====== Supplied material
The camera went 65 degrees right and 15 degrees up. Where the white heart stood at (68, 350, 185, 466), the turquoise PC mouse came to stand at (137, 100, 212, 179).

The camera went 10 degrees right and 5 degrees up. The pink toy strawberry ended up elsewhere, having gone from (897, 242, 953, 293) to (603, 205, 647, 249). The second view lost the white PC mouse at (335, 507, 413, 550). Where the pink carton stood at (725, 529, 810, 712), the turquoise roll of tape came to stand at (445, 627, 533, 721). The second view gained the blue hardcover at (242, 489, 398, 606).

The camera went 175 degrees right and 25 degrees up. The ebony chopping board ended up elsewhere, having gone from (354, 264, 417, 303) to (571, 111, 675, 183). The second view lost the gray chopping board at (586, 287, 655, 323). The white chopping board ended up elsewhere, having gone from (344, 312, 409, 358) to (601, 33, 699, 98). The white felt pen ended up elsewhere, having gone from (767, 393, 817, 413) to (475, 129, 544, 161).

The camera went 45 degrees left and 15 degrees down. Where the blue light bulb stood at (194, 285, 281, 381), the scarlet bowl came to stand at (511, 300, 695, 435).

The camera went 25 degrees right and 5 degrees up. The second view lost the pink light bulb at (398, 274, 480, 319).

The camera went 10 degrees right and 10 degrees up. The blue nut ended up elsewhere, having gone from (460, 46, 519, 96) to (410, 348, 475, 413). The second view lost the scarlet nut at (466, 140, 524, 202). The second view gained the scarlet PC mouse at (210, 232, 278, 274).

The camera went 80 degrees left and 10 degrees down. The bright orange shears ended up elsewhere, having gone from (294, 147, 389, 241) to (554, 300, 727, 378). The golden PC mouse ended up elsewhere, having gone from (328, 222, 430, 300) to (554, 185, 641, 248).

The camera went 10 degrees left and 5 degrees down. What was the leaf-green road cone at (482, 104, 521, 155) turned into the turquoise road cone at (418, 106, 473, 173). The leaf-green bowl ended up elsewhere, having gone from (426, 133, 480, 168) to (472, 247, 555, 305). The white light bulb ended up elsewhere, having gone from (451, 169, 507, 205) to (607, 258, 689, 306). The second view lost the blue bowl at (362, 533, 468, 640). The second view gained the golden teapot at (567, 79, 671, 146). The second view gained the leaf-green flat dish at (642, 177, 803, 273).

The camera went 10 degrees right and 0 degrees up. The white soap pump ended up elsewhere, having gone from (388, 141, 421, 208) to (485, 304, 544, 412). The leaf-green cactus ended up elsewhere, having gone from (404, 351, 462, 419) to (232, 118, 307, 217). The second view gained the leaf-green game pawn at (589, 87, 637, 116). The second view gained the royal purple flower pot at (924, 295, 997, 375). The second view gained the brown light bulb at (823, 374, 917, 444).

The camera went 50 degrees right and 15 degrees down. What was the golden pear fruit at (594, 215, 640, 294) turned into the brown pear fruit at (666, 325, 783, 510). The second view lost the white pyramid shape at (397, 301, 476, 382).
============
- Task goal -
What is needed is a verbatim copy of the data, complete from first line to last.

- Written answer -
The camera went 65 degrees right and 15 degrees up. Where the white heart stood at (68, 350, 185, 466), the turquoise PC mouse came to stand at (137, 100, 212, 179).

The camera went 10 degrees right and 5 degrees up. The pink toy strawberry ended up elsewhere, having gone from (897, 242, 953, 293) to (603, 205, 647, 249). The second view lost the white PC mouse at (335, 507, 413, 550). Where the pink carton stood at (725, 529, 810, 712), the turquoise roll of tape came to stand at (445, 627, 533, 721). The second view gained the blue hardcover at (242, 489, 398, 606).

The camera went 175 degrees right and 25 degrees up. The ebony chopping board ended up elsewhere, having gone from (354, 264, 417, 303) to (571, 111, 675, 183). The second view lost the gray chopping board at (586, 287, 655, 323). The white chopping board ended up elsewhere, having gone from (344, 312, 409, 358) to (601, 33, 699, 98). The white felt pen ended up elsewhere, having gone from (767, 393, 817, 413) to (475, 129, 544, 161).

The camera went 45 degrees left and 15 degrees down. Where the blue light bulb stood at (194, 285, 281, 381), the scarlet bowl came to stand at (511, 300, 695, 435).

The camera went 25 degrees right and 5 degrees up. The second view lost the pink light bulb at (398, 274, 480, 319).

The camera went 10 degrees right and 10 degrees up. The blue nut ended up elsewhere, having gone from (460, 46, 519, 96) to (410, 348, 475, 413). The second view lost the scarlet nut at (466, 140, 524, 202). The second view gained the scarlet PC mouse at (210, 232, 278, 274).

The camera went 80 degrees left and 10 degrees down. The bright orange shears ended up elsewhere, having gone from (294, 147, 389, 241) to (554, 300, 727, 378). The golden PC mouse ended up elsewhere, having gone from (328, 222, 430, 300) to (554, 185, 641, 248).

The camera went 10 degrees left and 5 degrees down. What was the leaf-green road cone at (482, 104, 521, 155) turned into the turquoise road cone at (418, 106, 473, 173). The leaf-green bowl ended up elsewhere, having gone from (426, 133, 480, 168) to (472, 247, 555, 305). The white light bulb ended up elsewhere, having gone from (451, 169, 507, 205) to (607, 258, 689, 306). The second view lost the blue bowl at (362, 533, 468, 640). The second view gained the golden teapot at (567, 79, 671, 146). The second view gained the leaf-green flat dish at (642, 177, 803, 273).

The camera went 10 degrees right and 0 degrees up. The white soap pump ended up elsewhere, having gone from (388, 141, 421, 208) to (485, 304, 544, 412). The leaf-green cactus ended up elsewhere, having gone from (404, 351, 462, 419) to (232, 118, 307, 217). The second view gained the leaf-green game pawn at (589, 87, 637, 116). The second view gained the royal purple flower pot at (924, 295, 997, 375). The second view gained the brown light bulb at (823, 374, 917, 444).

The camera went 50 degrees right and 15 degrees down. What was the golden pear fruit at (594, 215, 640, 294) turned into the brown pear fruit at (666, 325, 783, 510). The second view lost the white pyramid shape at (397, 301, 476, 382).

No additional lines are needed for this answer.